**What you need to do**
Determine how many lines in these records hold "none". Only the number is wanted.
Given records: Begin
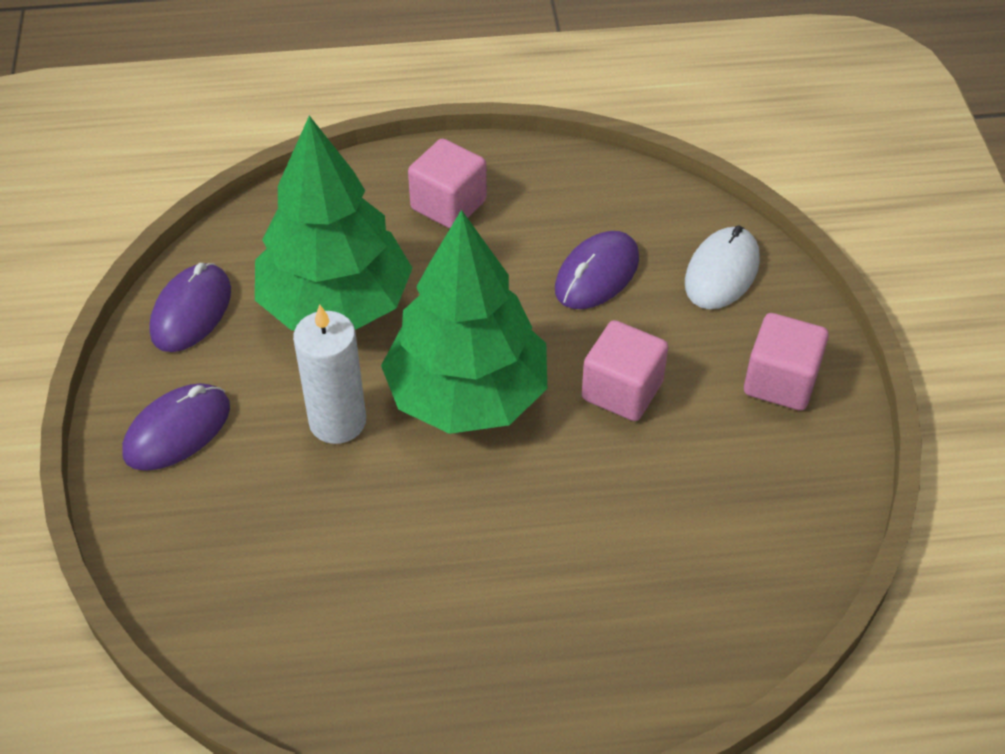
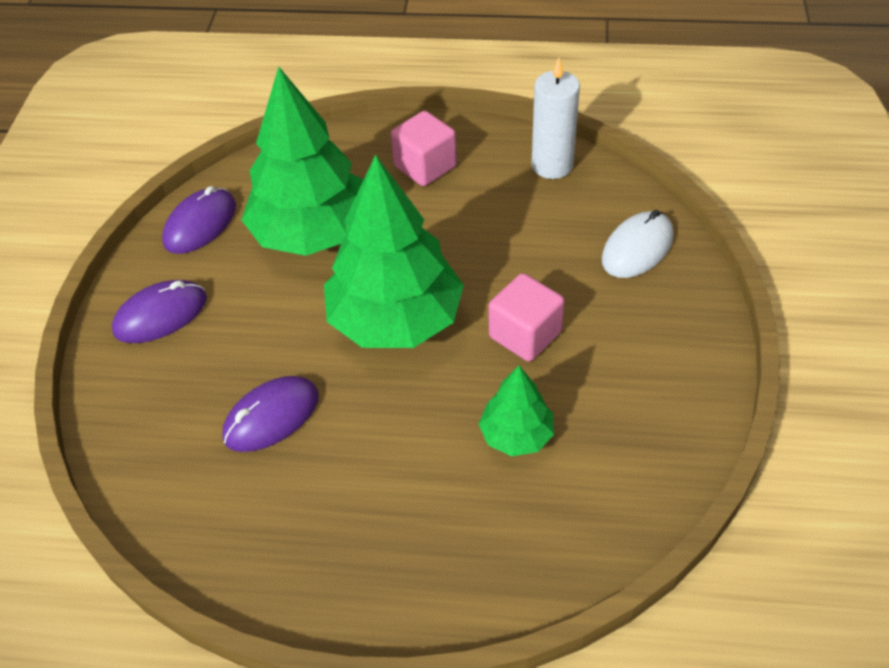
camera: 15 degrees right, 0 degrees up
(337, 421) = (286, 326): white candle -> white candle (552, 165)
(597, 274) = (530, 236): purple mouse -> purple mouse (271, 417)
(644, 507) = (516, 435): none -> green tree
(780, 382) = (664, 346): pink cube -> none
Given records: End
**Response to the exercise**
2